Work instructions. After locating the line with "grey tape: 11 -> 8" in the data that follows, return it and every later line exactly, up to and including the line with "orange pencil: 2 -> 3".

Data records.
● ● ● ● ●

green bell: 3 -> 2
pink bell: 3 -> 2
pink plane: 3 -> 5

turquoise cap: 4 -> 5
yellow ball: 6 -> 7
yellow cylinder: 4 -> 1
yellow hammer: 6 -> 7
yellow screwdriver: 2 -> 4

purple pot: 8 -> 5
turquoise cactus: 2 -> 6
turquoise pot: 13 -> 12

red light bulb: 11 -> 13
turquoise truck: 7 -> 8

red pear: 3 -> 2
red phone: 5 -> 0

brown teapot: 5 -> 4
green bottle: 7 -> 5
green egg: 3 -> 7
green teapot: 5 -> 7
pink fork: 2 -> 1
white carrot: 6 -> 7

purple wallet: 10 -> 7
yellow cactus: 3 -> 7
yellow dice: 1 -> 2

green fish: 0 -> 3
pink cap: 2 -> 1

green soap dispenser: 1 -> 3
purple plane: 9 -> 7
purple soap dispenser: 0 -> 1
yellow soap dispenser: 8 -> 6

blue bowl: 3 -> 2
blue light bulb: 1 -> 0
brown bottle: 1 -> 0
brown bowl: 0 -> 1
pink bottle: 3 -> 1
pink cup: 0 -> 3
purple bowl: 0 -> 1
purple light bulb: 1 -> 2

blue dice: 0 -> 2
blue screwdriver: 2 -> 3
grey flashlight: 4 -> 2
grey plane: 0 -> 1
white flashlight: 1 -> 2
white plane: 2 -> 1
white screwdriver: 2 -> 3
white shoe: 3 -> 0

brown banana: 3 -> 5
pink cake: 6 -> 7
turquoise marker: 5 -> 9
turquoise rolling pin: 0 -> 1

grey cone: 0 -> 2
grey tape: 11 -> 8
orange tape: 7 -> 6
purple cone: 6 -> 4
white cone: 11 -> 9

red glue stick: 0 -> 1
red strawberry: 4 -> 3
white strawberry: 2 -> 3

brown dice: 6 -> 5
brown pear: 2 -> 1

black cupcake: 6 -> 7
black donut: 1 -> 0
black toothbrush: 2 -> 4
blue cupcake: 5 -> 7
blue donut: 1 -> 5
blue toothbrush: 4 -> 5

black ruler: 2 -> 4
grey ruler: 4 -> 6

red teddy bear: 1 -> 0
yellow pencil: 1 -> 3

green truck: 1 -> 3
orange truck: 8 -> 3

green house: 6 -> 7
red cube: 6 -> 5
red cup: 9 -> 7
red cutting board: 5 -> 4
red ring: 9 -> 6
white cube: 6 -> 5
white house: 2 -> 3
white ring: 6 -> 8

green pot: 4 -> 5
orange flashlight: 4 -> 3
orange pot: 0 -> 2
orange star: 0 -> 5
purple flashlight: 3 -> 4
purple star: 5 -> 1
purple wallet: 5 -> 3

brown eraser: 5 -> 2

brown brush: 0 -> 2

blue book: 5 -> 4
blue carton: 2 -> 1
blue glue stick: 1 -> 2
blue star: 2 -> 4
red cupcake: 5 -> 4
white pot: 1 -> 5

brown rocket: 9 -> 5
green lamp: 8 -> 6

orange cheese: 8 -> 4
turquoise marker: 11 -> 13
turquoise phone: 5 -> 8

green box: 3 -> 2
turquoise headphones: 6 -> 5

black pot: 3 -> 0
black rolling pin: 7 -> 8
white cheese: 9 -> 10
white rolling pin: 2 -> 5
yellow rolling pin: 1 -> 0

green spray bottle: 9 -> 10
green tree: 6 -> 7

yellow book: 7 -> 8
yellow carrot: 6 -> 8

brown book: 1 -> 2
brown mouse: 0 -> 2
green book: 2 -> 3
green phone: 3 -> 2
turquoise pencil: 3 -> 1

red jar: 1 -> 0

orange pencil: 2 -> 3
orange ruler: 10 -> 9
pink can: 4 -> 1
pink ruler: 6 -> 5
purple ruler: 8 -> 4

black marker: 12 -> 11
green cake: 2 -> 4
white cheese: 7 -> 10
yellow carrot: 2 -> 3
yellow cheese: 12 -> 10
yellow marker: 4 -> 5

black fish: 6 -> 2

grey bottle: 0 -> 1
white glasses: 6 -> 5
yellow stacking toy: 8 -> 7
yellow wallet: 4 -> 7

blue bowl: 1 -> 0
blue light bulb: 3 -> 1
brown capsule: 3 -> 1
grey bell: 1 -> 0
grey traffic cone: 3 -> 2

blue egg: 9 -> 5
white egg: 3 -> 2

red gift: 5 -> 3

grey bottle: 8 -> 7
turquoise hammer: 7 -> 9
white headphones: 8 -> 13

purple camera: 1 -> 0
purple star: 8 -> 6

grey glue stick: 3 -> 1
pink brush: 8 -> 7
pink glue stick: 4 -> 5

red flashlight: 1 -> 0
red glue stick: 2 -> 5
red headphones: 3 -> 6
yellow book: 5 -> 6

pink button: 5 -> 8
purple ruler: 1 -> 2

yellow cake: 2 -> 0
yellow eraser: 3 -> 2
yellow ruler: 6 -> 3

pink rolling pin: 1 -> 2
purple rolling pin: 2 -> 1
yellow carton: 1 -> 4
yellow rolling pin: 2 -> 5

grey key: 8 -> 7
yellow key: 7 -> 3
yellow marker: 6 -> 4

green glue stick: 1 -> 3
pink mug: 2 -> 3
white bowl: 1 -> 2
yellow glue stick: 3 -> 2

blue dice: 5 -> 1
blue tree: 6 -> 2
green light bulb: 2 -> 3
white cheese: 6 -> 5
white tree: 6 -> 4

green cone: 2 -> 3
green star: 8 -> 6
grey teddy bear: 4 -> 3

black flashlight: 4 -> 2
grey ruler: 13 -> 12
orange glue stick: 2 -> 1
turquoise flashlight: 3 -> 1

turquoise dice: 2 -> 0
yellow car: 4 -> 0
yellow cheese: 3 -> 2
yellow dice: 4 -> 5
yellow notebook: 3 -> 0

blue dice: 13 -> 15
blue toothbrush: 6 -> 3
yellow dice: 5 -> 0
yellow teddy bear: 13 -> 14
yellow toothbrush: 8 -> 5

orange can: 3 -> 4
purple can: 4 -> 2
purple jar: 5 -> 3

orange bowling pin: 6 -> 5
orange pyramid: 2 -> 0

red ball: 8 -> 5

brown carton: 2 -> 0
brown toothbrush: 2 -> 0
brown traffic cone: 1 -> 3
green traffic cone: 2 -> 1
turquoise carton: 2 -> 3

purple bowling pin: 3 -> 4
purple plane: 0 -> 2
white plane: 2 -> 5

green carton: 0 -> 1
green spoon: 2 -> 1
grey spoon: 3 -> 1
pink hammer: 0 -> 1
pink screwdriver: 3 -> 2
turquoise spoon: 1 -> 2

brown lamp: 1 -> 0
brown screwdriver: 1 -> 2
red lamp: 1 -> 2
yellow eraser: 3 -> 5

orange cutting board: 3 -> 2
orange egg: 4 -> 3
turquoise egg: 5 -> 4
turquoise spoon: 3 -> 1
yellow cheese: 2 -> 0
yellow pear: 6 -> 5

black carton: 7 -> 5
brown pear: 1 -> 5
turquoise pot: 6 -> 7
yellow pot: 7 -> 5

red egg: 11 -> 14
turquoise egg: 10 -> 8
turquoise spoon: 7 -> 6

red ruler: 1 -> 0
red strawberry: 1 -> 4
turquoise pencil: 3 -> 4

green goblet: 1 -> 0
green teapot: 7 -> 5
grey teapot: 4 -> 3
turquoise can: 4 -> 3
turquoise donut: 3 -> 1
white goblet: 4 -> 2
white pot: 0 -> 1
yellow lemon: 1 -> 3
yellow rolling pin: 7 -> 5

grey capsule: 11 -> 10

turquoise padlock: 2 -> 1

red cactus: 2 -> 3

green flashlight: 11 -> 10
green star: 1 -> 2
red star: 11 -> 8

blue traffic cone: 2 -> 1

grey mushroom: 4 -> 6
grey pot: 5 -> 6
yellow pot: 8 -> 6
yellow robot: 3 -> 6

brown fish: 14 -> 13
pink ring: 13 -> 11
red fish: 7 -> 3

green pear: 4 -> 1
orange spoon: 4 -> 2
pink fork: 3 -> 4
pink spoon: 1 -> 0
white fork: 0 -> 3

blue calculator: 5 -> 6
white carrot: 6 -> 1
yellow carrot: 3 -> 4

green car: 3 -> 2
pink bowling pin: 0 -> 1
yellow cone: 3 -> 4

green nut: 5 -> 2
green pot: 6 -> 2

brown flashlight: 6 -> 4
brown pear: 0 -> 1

● ● ● ● ●

Answer below.
grey tape: 11 -> 8
orange tape: 7 -> 6
purple cone: 6 -> 4
white cone: 11 -> 9

red glue stick: 0 -> 1
red strawberry: 4 -> 3
white strawberry: 2 -> 3

brown dice: 6 -> 5
brown pear: 2 -> 1

black cupcake: 6 -> 7
black donut: 1 -> 0
black toothbrush: 2 -> 4
blue cupcake: 5 -> 7
blue donut: 1 -> 5
blue toothbrush: 4 -> 5

black ruler: 2 -> 4
grey ruler: 4 -> 6

red teddy bear: 1 -> 0
yellow pencil: 1 -> 3

green truck: 1 -> 3
orange truck: 8 -> 3

green house: 6 -> 7
red cube: 6 -> 5
red cup: 9 -> 7
red cutting board: 5 -> 4
red ring: 9 -> 6
white cube: 6 -> 5
white house: 2 -> 3
white ring: 6 -> 8

green pot: 4 -> 5
orange flashlight: 4 -> 3
orange pot: 0 -> 2
orange star: 0 -> 5
purple flashlight: 3 -> 4
purple star: 5 -> 1
purple wallet: 5 -> 3

brown eraser: 5 -> 2

brown brush: 0 -> 2

blue book: 5 -> 4
blue carton: 2 -> 1
blue glue stick: 1 -> 2
blue star: 2 -> 4
red cupcake: 5 -> 4
white pot: 1 -> 5

brown rocket: 9 -> 5
green lamp: 8 -> 6

orange cheese: 8 -> 4
turquoise marker: 11 -> 13
turquoise phone: 5 -> 8

green box: 3 -> 2
turquoise headphones: 6 -> 5

black pot: 3 -> 0
black rolling pin: 7 -> 8
white cheese: 9 -> 10
white rolling pin: 2 -> 5
yellow rolling pin: 1 -> 0

green spray bottle: 9 -> 10
green tree: 6 -> 7

yellow book: 7 -> 8
yellow carrot: 6 -> 8

brown book: 1 -> 2
brown mouse: 0 -> 2
green book: 2 -> 3
green phone: 3 -> 2
turquoise pencil: 3 -> 1

red jar: 1 -> 0

orange pencil: 2 -> 3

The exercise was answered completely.